> _DATA EXTRACT_
════════════════════

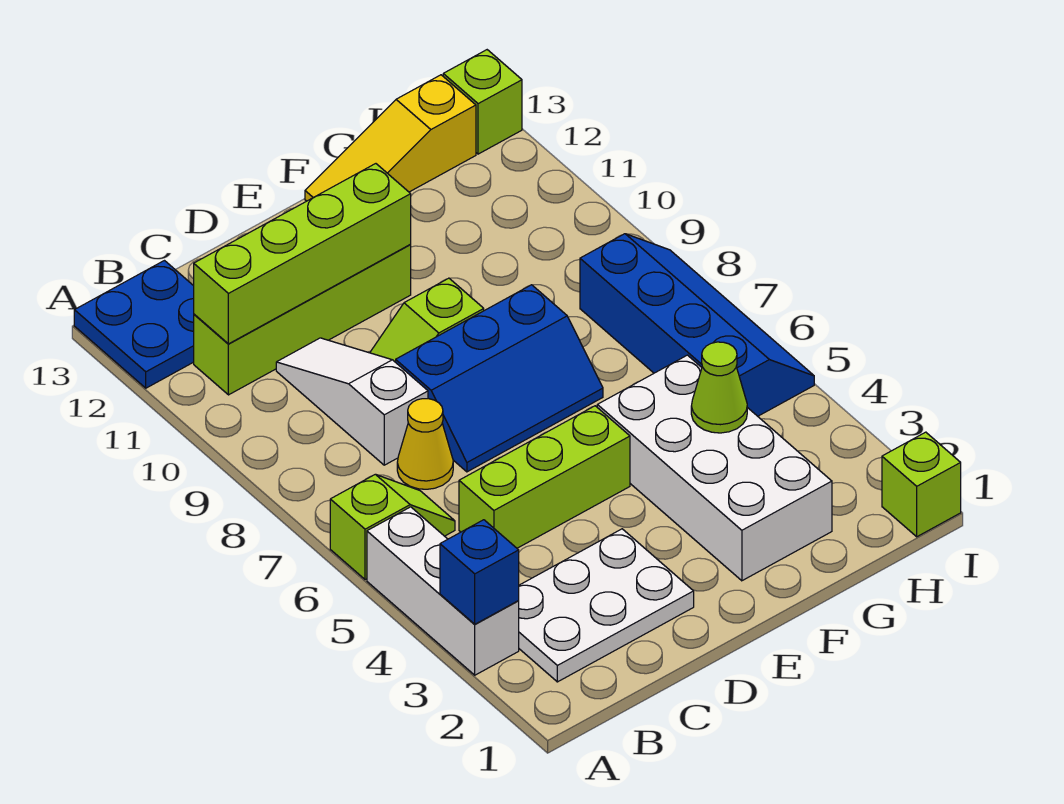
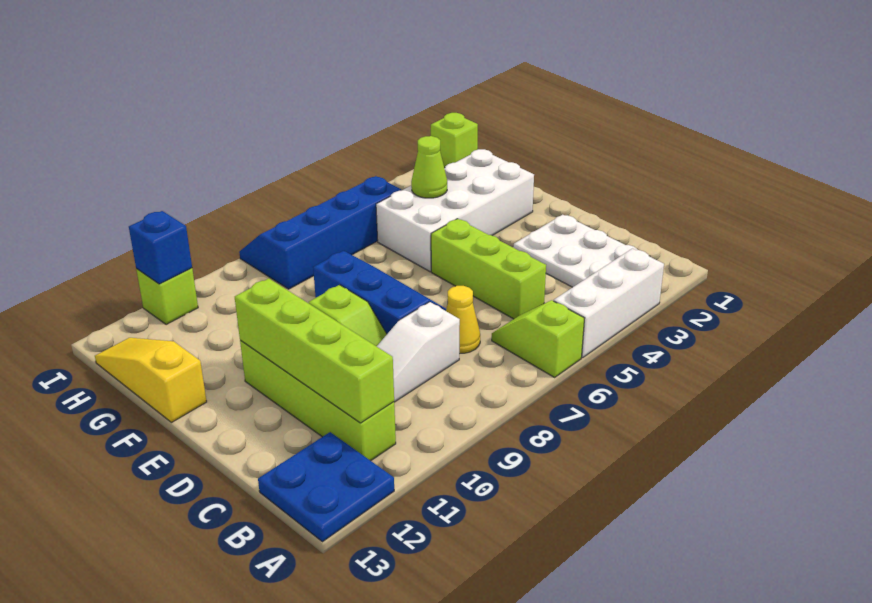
blue brick A3 level 2 -> blue brick I11 level 2
yellow slope F13:H13 level 1 top H -> yellow slope F13:H13 level 1 top F
lime brick I13 level 1 -> lime brick I11 level 1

════════════════════

> _TASK STATEMENT_
Produce an exact copy of each line of data, skipping embedded images.

> _WRITTEN SOLUTION_
blue brick A3 level 2 -> blue brick I11 level 2
yellow slope F13:H13 level 1 top H -> yellow slope F13:H13 level 1 top F
lime brick I13 level 1 -> lime brick I11 level 1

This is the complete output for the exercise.